Data shown:
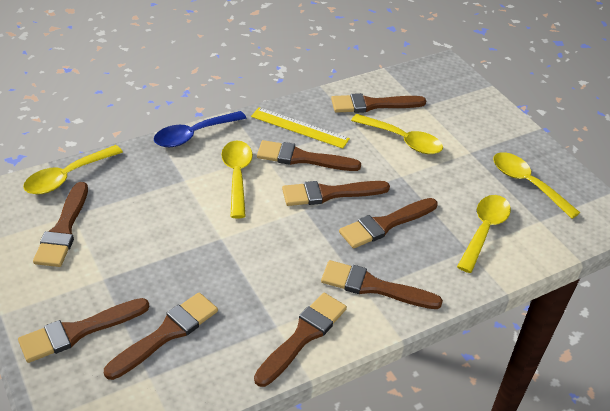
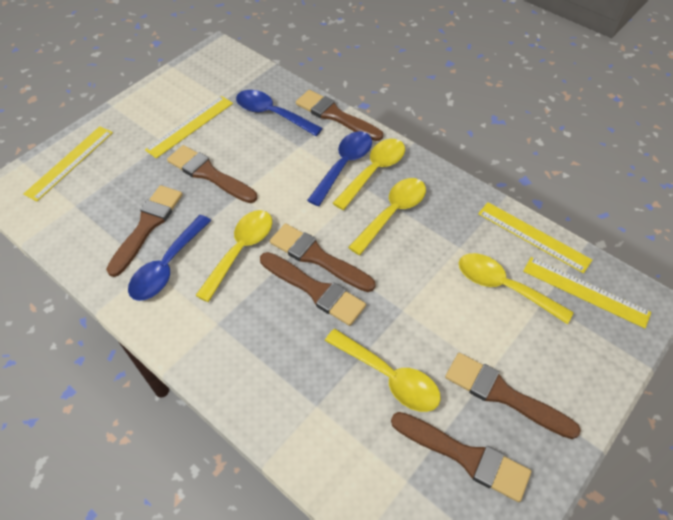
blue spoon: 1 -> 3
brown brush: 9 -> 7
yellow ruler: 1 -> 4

---

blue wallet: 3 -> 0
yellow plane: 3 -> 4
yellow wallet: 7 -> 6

---

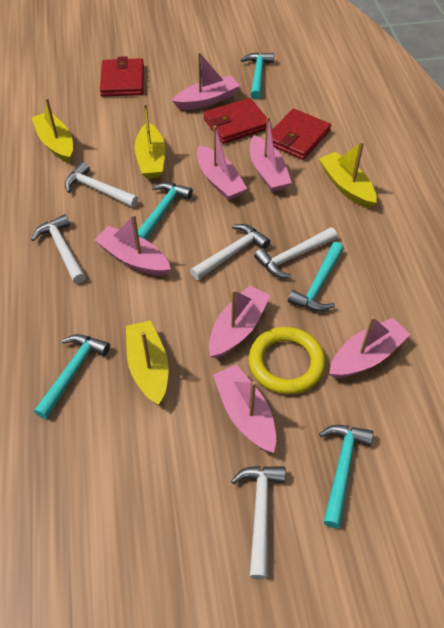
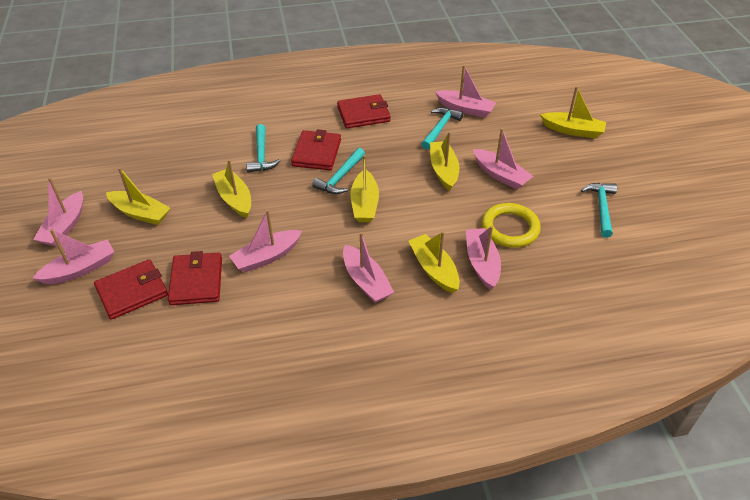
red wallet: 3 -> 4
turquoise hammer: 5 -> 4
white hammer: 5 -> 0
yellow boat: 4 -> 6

Written task:
For each line in the data that contains the string "wallet", give a copy of that line.

Your solution:
blue wallet: 3 -> 0
yellow wallet: 7 -> 6
red wallet: 3 -> 4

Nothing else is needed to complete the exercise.